## TO DO
Copy the entries exactly. Their pictures do not belong in the copy.
= Beginning of Section =
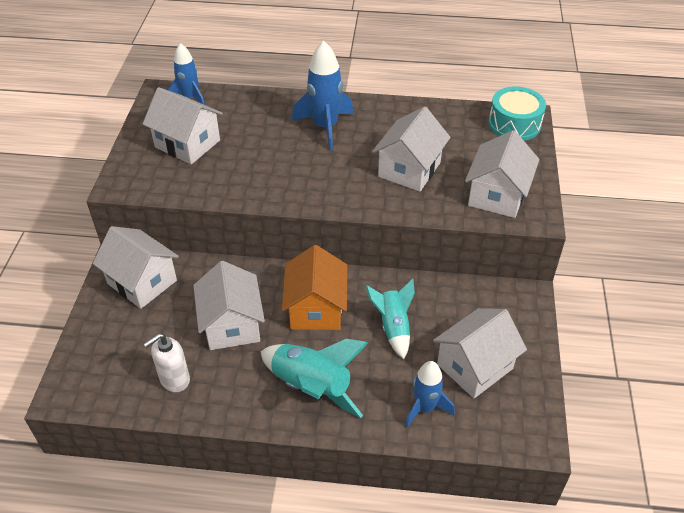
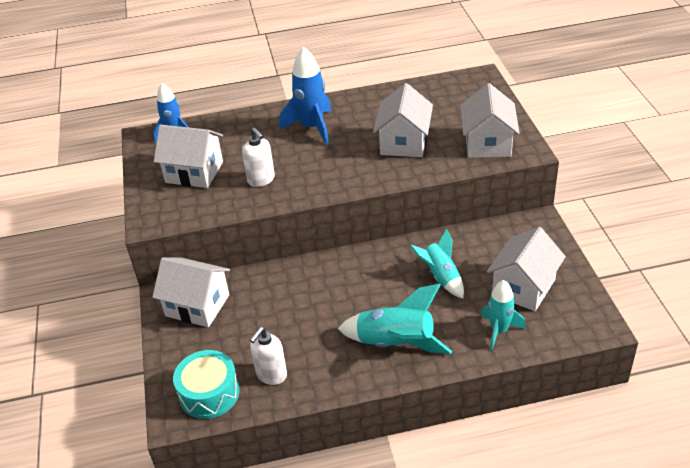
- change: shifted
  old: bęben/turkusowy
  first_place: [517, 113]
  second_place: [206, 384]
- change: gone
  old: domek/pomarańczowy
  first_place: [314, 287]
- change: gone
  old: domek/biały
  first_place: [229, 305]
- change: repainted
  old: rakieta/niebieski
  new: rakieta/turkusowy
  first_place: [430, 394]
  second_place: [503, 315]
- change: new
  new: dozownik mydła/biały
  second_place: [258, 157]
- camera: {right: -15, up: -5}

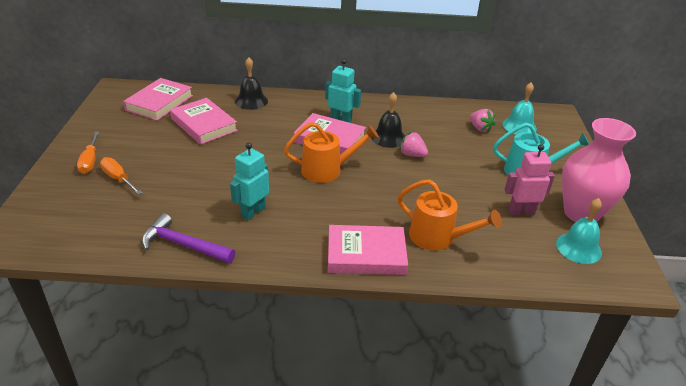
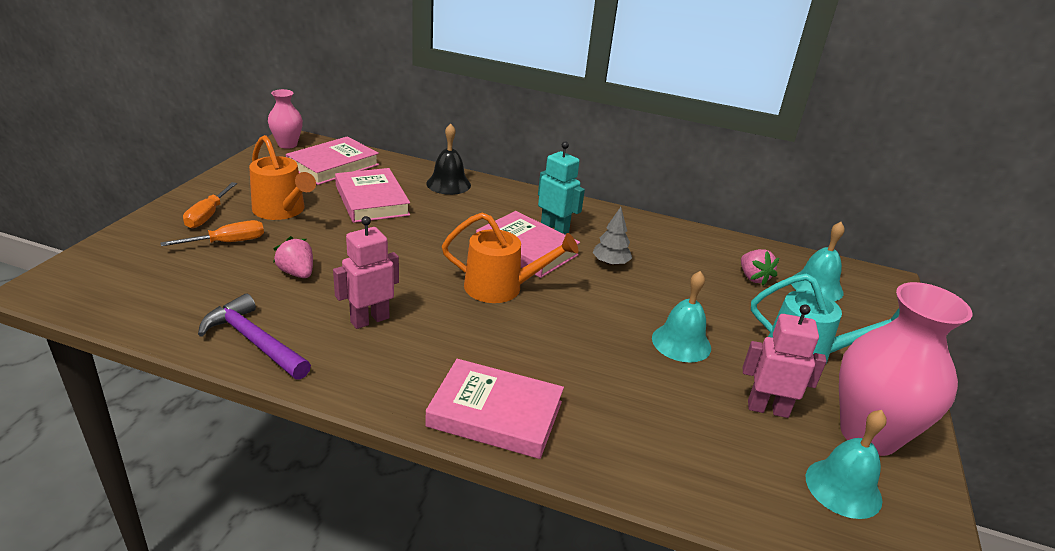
- change: swapped
  old: dzwonek/czarny
  new: drzewko/szary
  first_place: [388, 120]
  second_place: [612, 236]
- change: shifted
  old: truskawka/różowy
  first_place: [413, 144]
  second_place: [293, 257]
- change: repainted
  old: robot/turkusowy
  new: robot/różowy
  first_place: [249, 181]
  second_place: [366, 272]
- change: rotated
  old: śrubokręt/pomarańczowy
  first_place: [121, 176]
  second_place: [212, 233]
  degrees: 90
- change: shifted
  old: konewka/pomarańczowy
  first_place: [450, 215]
  second_place: [282, 177]
- change: new
  new: wazon/różowy
  second_place: [285, 119]
- change: new
  new: dzwonek/turkusowy
  second_place: [681, 316]
- camera: {right: 15, up: -5}

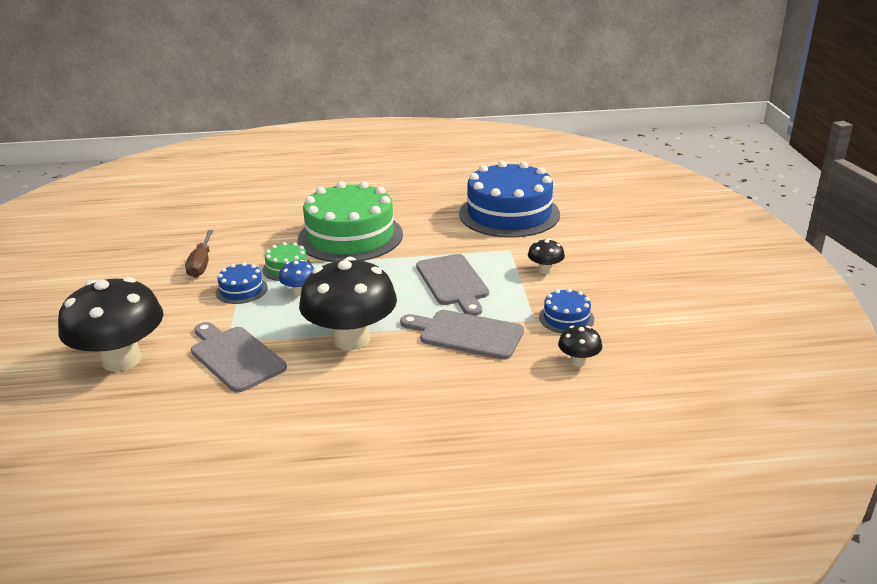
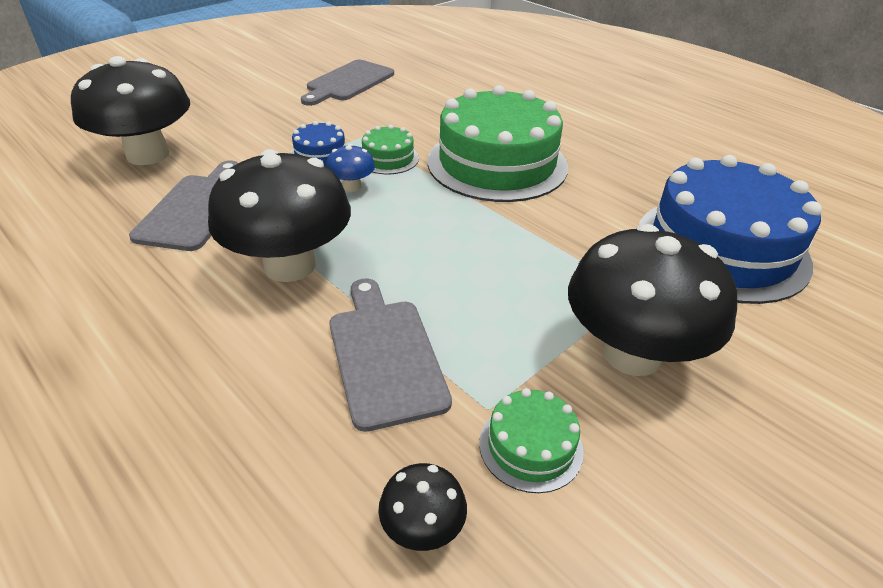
- change: gone
  old: śrubokręt/brązowy
  first_place: [199, 254]
- change: scaled
  old: grzyb/czarny
  first_place: [546, 256]
  second_place: [652, 300]
  factor: 2.3
- change: shifted
  old: deska do krojenia/szary
  first_place: [452, 285]
  second_place: [347, 83]
- change: repainted
  old: tort/niebieski
  new: tort/zielony
  first_place: [566, 310]
  second_place: [531, 440]
- camera: {right: 50, up: 10}

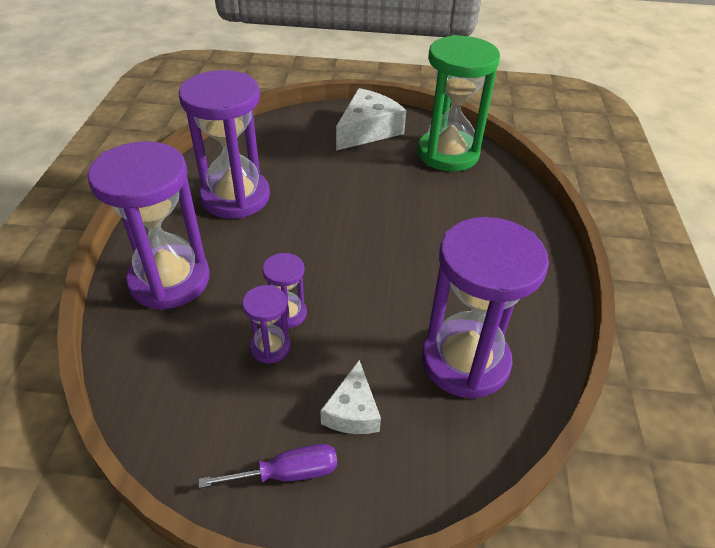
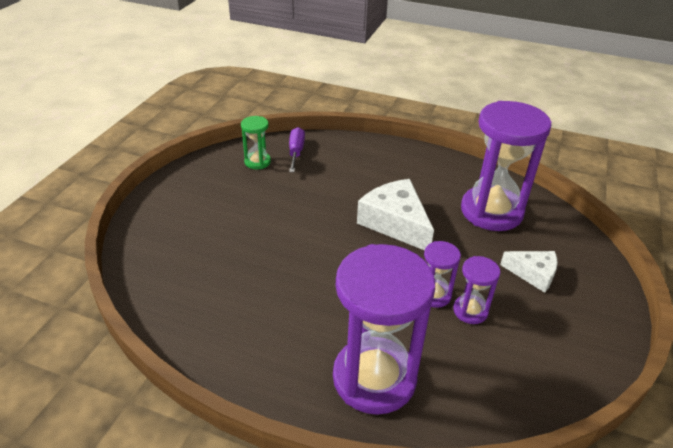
- change: scaled
  old: klepsydra/zielony
  first_place: [459, 103]
  second_place: [256, 142]
  factor: 0.46
- change: gone
  old: klepsydra/fioletowy
  first_place: [224, 144]
- change: shifted
  old: ser/biały
  first_place: [371, 119]
  second_place: [395, 214]
- change: shifted
  old: śrubokręt/fioletowy
  first_place: [268, 466]
  second_place: [297, 149]
- camera: {right: -75, up: -5}

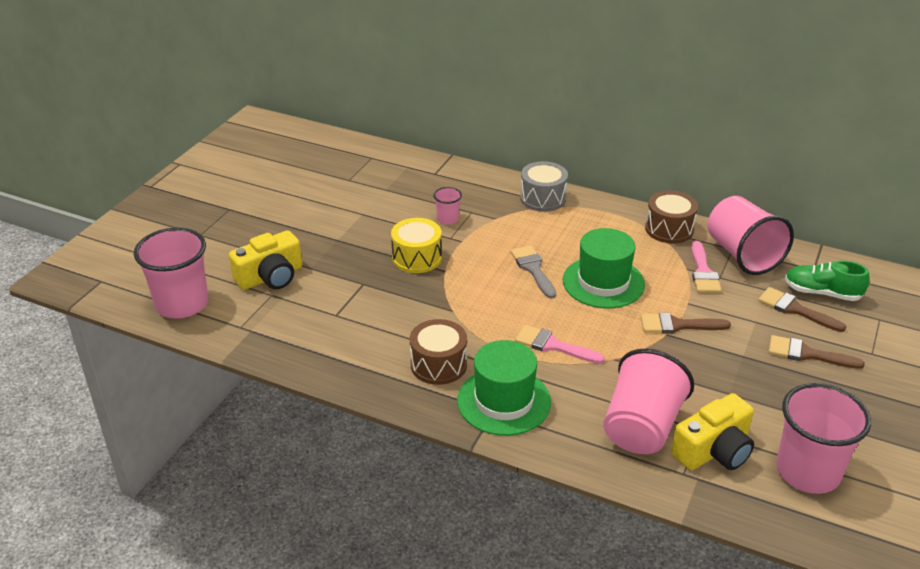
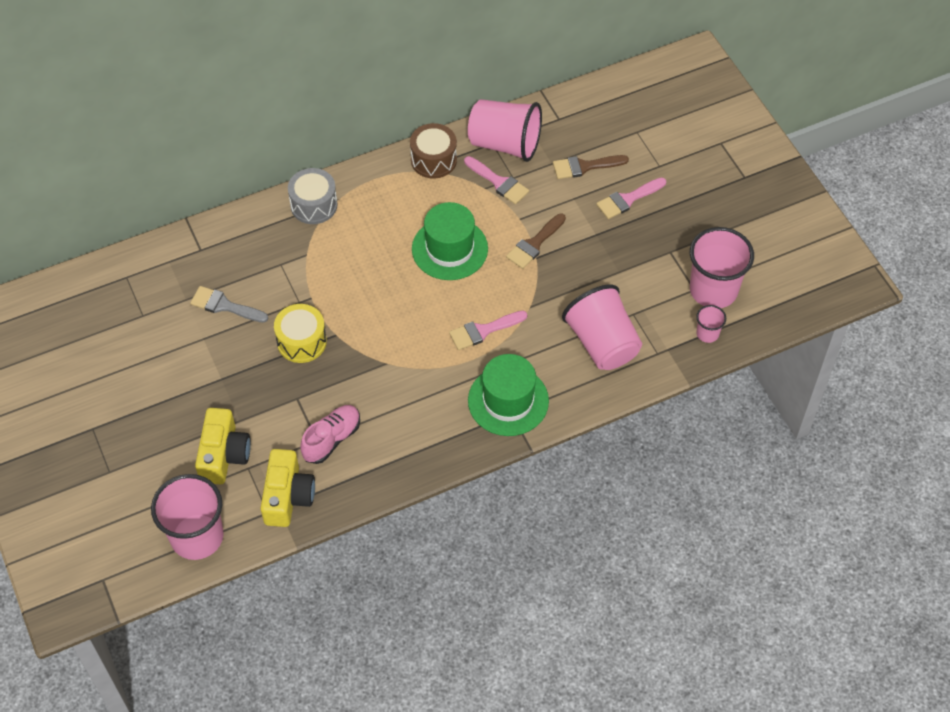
- change: shifted
  old: szklanka/różowy
  first_place: [447, 205]
  second_place: [711, 324]
- change: shifted
  old: pędzel/szary
  first_place: [533, 272]
  second_place: [229, 304]
- change: gone
  old: but/zielony
  first_place: [827, 280]
- change: gone
  old: bęben/brązowy
  first_place: [438, 352]
- change: repainted
  old: pędzel/brązowy
  new: pędzel/różowy
  first_place: [817, 352]
  second_place: [631, 198]
- change: shifted
  old: aparat fotograficzny/żółty
  first_place: [712, 431]
  second_place: [288, 488]
- change: new
  new: but/różowy
  second_place: [330, 434]
- camera: {right: -50, up: 20}

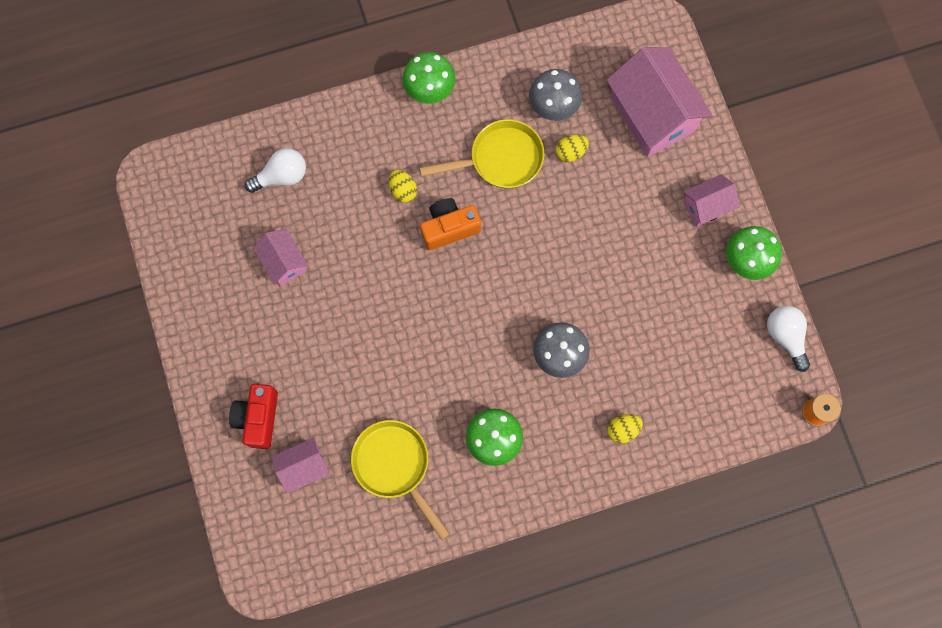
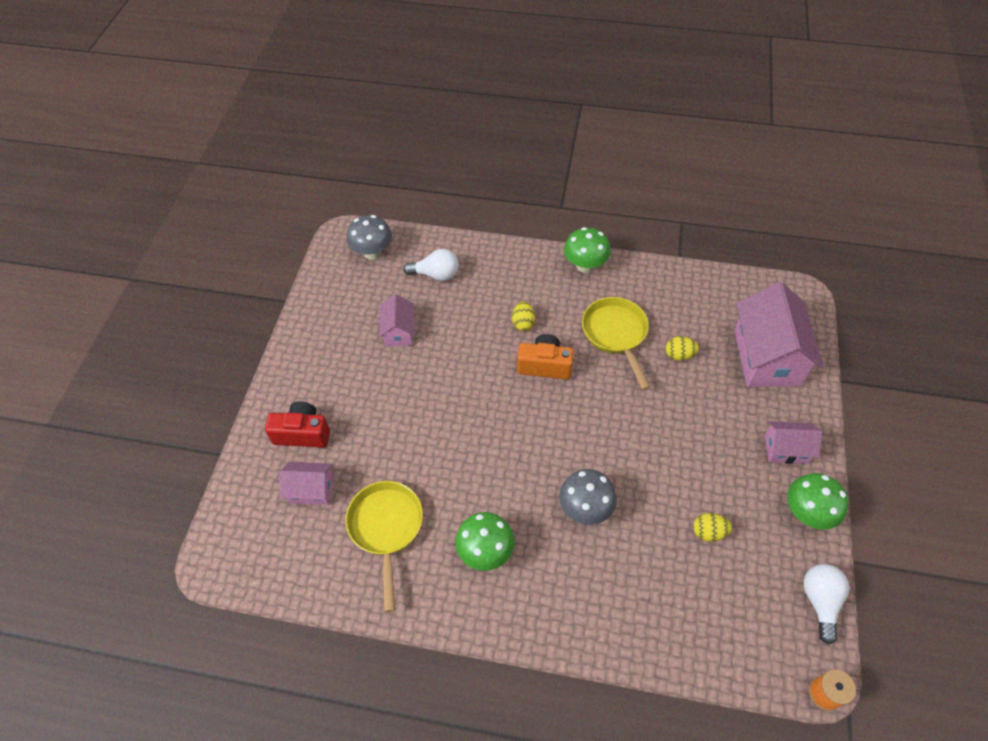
- change: shifted
  old: grzyb/szary
  first_place: [555, 95]
  second_place: [369, 237]
- change: rotated
  old: patelnia/żółty
  first_place: [482, 153]
  second_place: [616, 343]
  degrees: -120
- change: rotated
  old: aparat fotograficzny/czerwony
  first_place: [253, 416]
  second_place: [297, 424]
  degrees: 60
- change: shifted
  old: jajko/żółty
  first_place: [625, 429]
  second_place: [712, 527]
- camera: {right: 30, up: -20}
= End of Section =
## WRITTEN ANSWER
- change: shifted
  old: bęben/turkusowy
  first_place: [517, 113]
  second_place: [206, 384]
- change: gone
  old: domek/pomarańczowy
  first_place: [314, 287]
- change: gone
  old: domek/biały
  first_place: [229, 305]
- change: repainted
  old: rakieta/niebieski
  new: rakieta/turkusowy
  first_place: [430, 394]
  second_place: [503, 315]
- change: new
  new: dozownik mydła/biały
  second_place: [258, 157]
- camera: {right: -15, up: -5}

- change: swapped
  old: dzwonek/czarny
  new: drzewko/szary
  first_place: [388, 120]
  second_place: [612, 236]
- change: shifted
  old: truskawka/różowy
  first_place: [413, 144]
  second_place: [293, 257]
- change: repainted
  old: robot/turkusowy
  new: robot/różowy
  first_place: [249, 181]
  second_place: [366, 272]
- change: rotated
  old: śrubokręt/pomarańczowy
  first_place: [121, 176]
  second_place: [212, 233]
  degrees: 90
- change: shifted
  old: konewka/pomarańczowy
  first_place: [450, 215]
  second_place: [282, 177]
- change: new
  new: wazon/różowy
  second_place: [285, 119]
- change: new
  new: dzwonek/turkusowy
  second_place: [681, 316]
- camera: {right: 15, up: -5}

- change: gone
  old: śrubokręt/brązowy
  first_place: [199, 254]
- change: scaled
  old: grzyb/czarny
  first_place: [546, 256]
  second_place: [652, 300]
  factor: 2.3
- change: shifted
  old: deska do krojenia/szary
  first_place: [452, 285]
  second_place: [347, 83]
- change: repainted
  old: tort/niebieski
  new: tort/zielony
  first_place: [566, 310]
  second_place: [531, 440]
- camera: {right: 50, up: 10}

- change: scaled
  old: klepsydra/zielony
  first_place: [459, 103]
  second_place: [256, 142]
  factor: 0.46
- change: gone
  old: klepsydra/fioletowy
  first_place: [224, 144]
- change: shifted
  old: ser/biały
  first_place: [371, 119]
  second_place: [395, 214]
- change: shifted
  old: śrubokręt/fioletowy
  first_place: [268, 466]
  second_place: [297, 149]
- camera: {right: -75, up: -5}

- change: shifted
  old: szklanka/różowy
  first_place: [447, 205]
  second_place: [711, 324]
- change: shifted
  old: pędzel/szary
  first_place: [533, 272]
  second_place: [229, 304]
- change: gone
  old: but/zielony
  first_place: [827, 280]
- change: gone
  old: bęben/brązowy
  first_place: [438, 352]
- change: repainted
  old: pędzel/brązowy
  new: pędzel/różowy
  first_place: [817, 352]
  second_place: [631, 198]
- change: shifted
  old: aparat fotograficzny/żółty
  first_place: [712, 431]
  second_place: [288, 488]
- change: new
  new: but/różowy
  second_place: [330, 434]
- camera: {right: -50, up: 20}

- change: shifted
  old: grzyb/szary
  first_place: [555, 95]
  second_place: [369, 237]
- change: rotated
  old: patelnia/żółty
  first_place: [482, 153]
  second_place: [616, 343]
  degrees: -120
- change: rotated
  old: aparat fotograficzny/czerwony
  first_place: [253, 416]
  second_place: [297, 424]
  degrees: 60
- change: shifted
  old: jajko/żółty
  first_place: [625, 429]
  second_place: [712, 527]
- camera: {right: 30, up: -20}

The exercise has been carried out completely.